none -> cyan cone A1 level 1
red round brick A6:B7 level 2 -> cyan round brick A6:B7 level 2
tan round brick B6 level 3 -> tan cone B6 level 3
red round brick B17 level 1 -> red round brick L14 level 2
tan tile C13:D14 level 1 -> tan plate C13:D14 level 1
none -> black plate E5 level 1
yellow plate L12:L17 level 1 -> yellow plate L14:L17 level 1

==

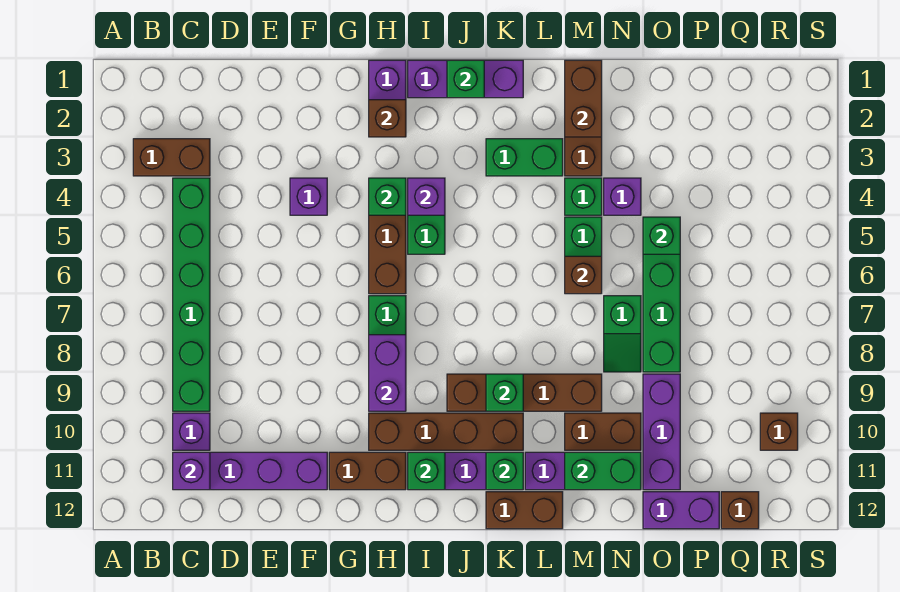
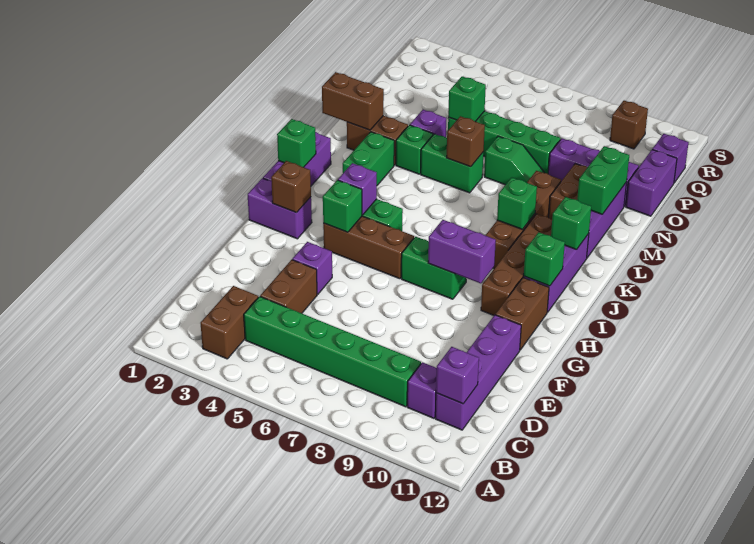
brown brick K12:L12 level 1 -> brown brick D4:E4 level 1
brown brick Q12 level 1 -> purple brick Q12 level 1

--

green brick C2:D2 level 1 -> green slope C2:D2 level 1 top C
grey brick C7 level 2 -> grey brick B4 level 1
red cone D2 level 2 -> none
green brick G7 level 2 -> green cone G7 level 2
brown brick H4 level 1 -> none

## [Task instructions]
Which lines of the records above hold the word "plate"? Copy each of them.

## [Written solution]
tan tile C13:D14 level 1 -> tan plate C13:D14 level 1
none -> black plate E5 level 1
yellow plate L12:L17 level 1 -> yellow plate L14:L17 level 1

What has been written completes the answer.